++++ DATA IN THIS EXERCISE

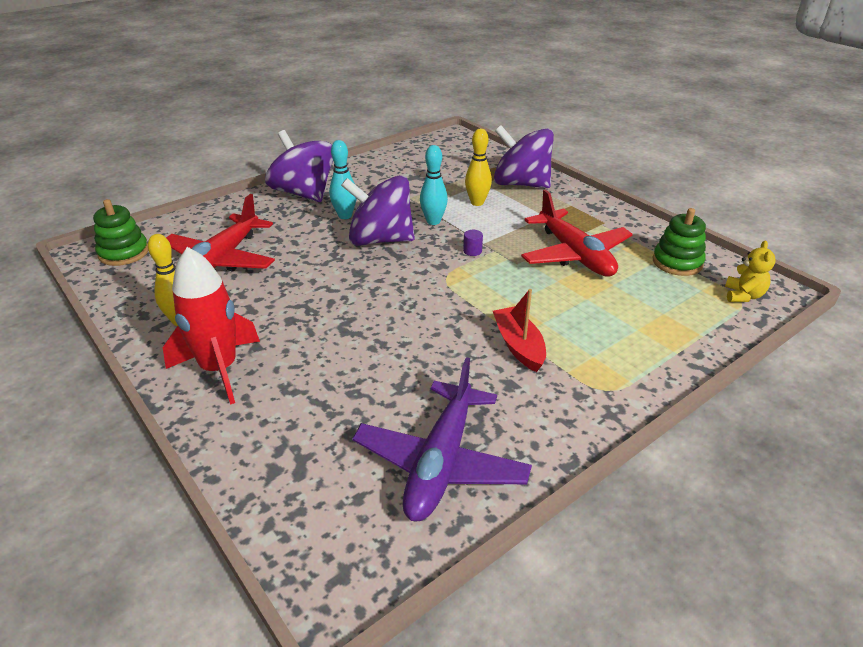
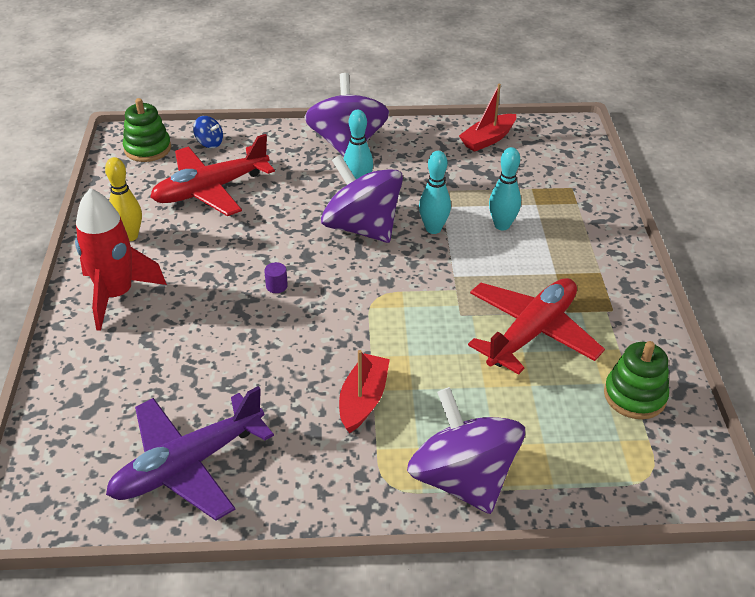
camera: 35 degrees right, 5 degrees up
(181, 230) = (209, 143): none -> blue spinning top
(405, 158) = (488, 139): none -> red boat
(472, 251) = (433, 280): purple cylinder -> purple cylinder (276, 286)
(477, 203) = (502, 225): yellow bowling pin -> turquoise bowling pin
(520, 184) = (576, 221): purple spinning top -> purple spinning top (462, 479)
(574, 255) = (532, 333): red plane -> red plane turned 150 degrees counterclockwise
(743, 295) = (659, 471): yellow teddy bear -> none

++++++++

The answer should hold exactly the lines running from the one with "(477, 203) = (502, 225): yellow" to the final line of the data, both ends counted.

(477, 203) = (502, 225): yellow bowling pin -> turquoise bowling pin
(520, 184) = (576, 221): purple spinning top -> purple spinning top (462, 479)
(574, 255) = (532, 333): red plane -> red plane turned 150 degrees counterclockwise
(743, 295) = (659, 471): yellow teddy bear -> none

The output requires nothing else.